### The data

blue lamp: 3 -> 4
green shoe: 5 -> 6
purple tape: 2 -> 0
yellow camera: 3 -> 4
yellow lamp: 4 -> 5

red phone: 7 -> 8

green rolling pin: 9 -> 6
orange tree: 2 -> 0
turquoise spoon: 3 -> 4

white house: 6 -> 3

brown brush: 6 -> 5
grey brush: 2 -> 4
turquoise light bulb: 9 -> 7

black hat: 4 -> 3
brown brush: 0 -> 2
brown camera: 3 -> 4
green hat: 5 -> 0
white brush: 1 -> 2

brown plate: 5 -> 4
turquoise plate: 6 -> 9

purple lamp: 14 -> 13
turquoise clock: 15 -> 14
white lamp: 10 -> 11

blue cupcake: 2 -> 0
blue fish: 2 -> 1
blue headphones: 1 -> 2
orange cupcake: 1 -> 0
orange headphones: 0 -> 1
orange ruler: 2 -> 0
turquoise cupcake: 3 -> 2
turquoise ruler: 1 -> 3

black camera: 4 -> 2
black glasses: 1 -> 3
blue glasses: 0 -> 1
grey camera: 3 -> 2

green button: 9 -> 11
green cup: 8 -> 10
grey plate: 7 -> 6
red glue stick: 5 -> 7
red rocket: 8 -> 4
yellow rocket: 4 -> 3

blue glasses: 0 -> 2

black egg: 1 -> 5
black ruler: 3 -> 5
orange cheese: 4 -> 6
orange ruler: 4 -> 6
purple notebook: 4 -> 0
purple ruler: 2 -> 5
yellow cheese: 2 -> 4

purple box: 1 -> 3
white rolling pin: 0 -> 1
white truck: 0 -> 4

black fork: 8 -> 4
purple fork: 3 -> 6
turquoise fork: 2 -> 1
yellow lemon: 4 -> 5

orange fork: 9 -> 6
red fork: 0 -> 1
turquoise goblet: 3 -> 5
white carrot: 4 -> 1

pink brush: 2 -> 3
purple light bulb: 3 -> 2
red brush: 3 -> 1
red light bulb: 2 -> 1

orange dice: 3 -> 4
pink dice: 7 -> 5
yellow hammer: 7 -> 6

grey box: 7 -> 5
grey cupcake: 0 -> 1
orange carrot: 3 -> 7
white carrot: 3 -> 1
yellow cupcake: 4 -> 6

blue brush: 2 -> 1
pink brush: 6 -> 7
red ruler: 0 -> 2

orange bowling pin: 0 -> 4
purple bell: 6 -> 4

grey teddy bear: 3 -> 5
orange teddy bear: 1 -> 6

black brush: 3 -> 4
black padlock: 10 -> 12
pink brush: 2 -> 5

### Required work
Output, unchanged, the lines of the listing above from the first one through the one holding "grey brush: 2 -> 4". Leave out every line after it.

### Written answer
blue lamp: 3 -> 4
green shoe: 5 -> 6
purple tape: 2 -> 0
yellow camera: 3 -> 4
yellow lamp: 4 -> 5

red phone: 7 -> 8

green rolling pin: 9 -> 6
orange tree: 2 -> 0
turquoise spoon: 3 -> 4

white house: 6 -> 3

brown brush: 6 -> 5
grey brush: 2 -> 4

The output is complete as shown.